▶ BRIEF
The output should consist solely of the line containing "camera: 10 degrees right, 5 degrees down" and all lines after it through the final line of the entries below, reproduced exactly.

Collected data entries:

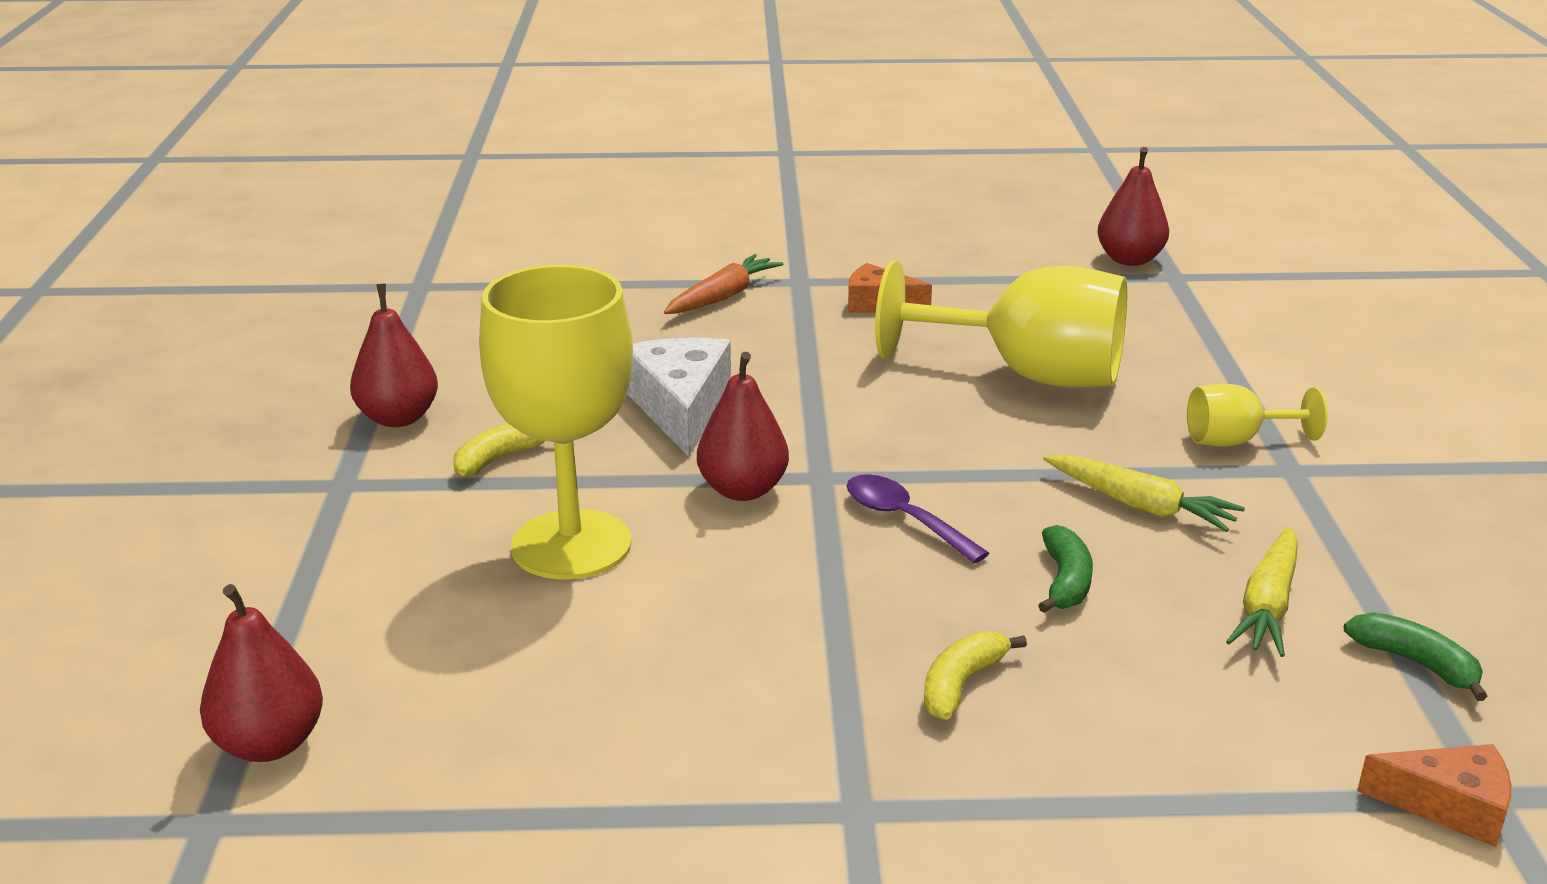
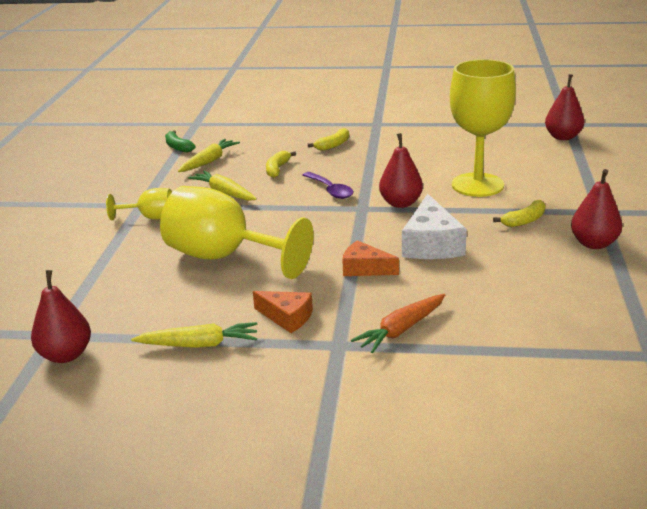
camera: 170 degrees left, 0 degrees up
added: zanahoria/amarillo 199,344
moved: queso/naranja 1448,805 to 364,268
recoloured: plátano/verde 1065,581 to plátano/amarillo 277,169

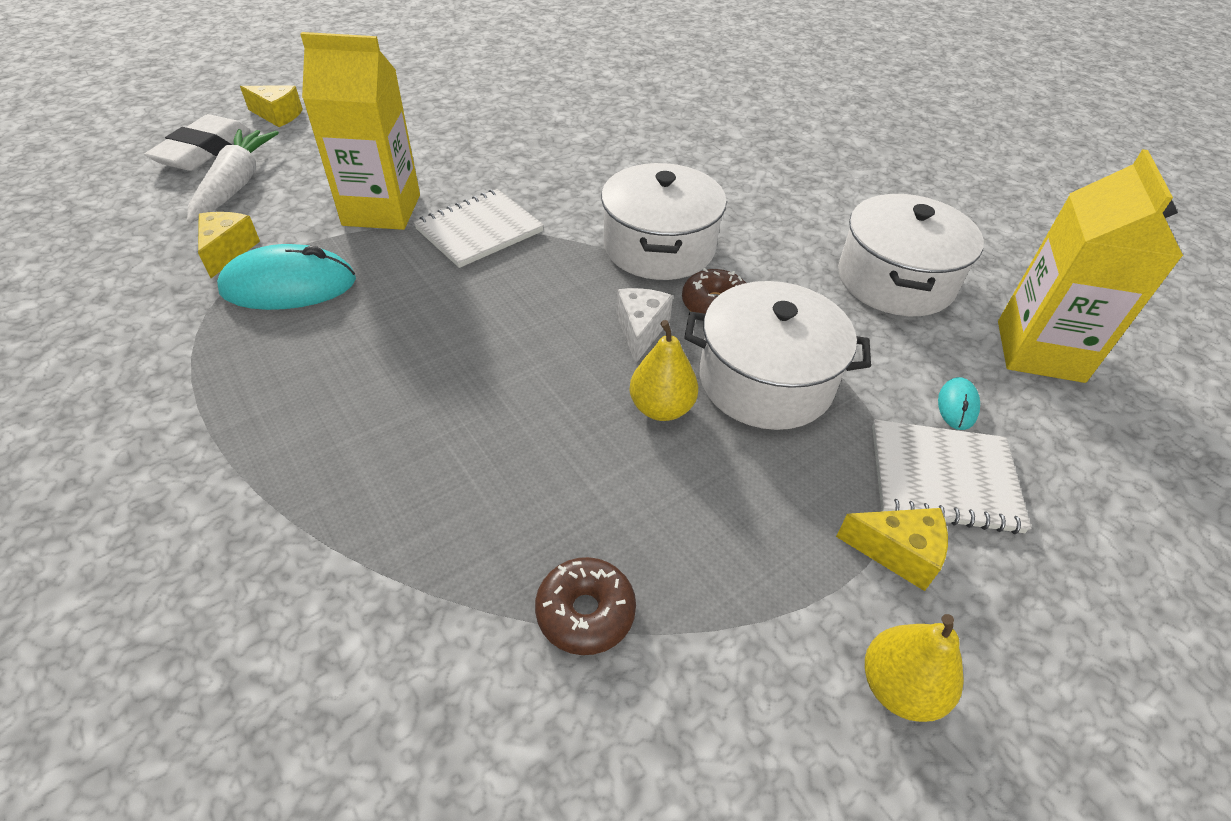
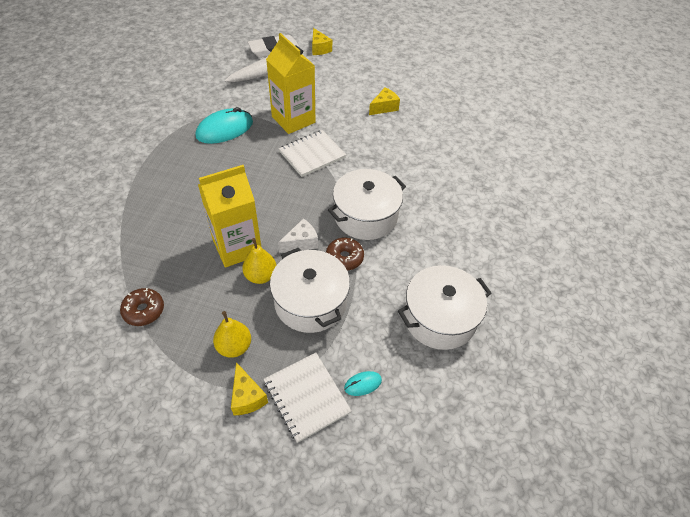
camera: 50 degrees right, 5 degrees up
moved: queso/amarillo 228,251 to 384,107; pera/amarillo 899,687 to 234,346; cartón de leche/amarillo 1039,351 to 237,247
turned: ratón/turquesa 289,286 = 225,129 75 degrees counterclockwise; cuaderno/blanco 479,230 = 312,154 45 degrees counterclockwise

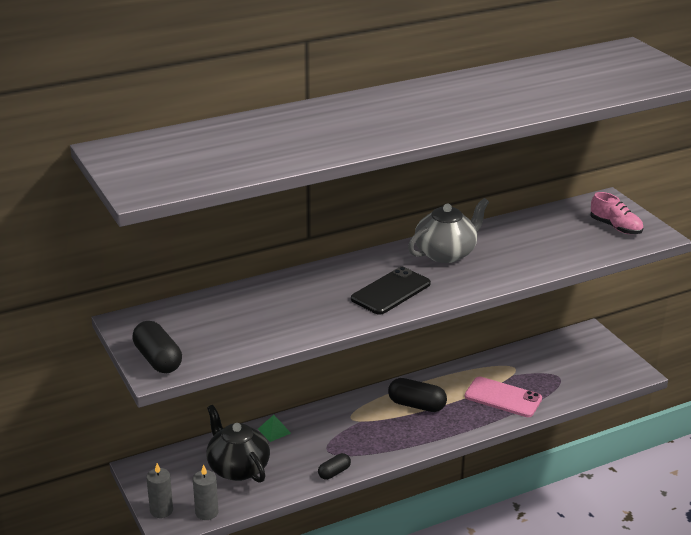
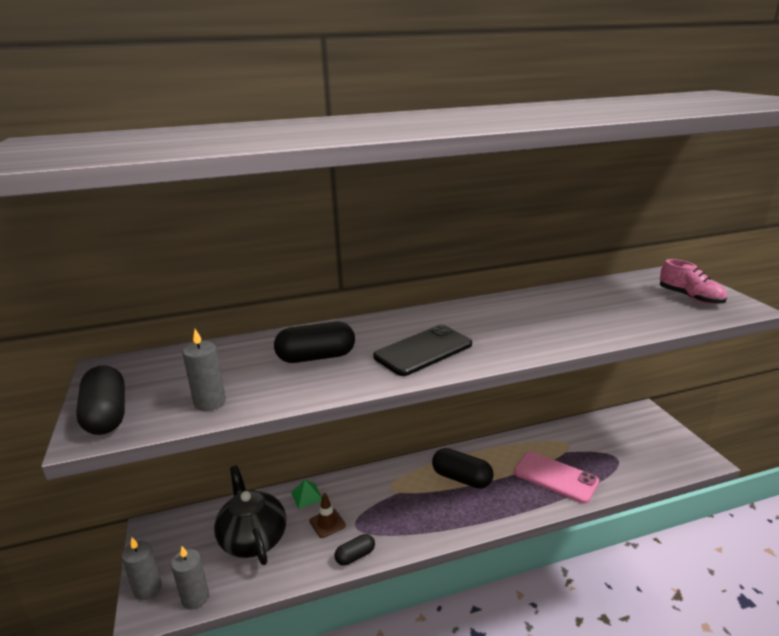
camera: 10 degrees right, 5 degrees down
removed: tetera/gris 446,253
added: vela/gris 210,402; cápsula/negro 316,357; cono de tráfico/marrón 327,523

▶ TASK ANSWER
camera: 10 degrees right, 5 degrees down
removed: tetera/gris 446,253
added: vela/gris 210,402; cápsula/negro 316,357; cono de tráfico/marrón 327,523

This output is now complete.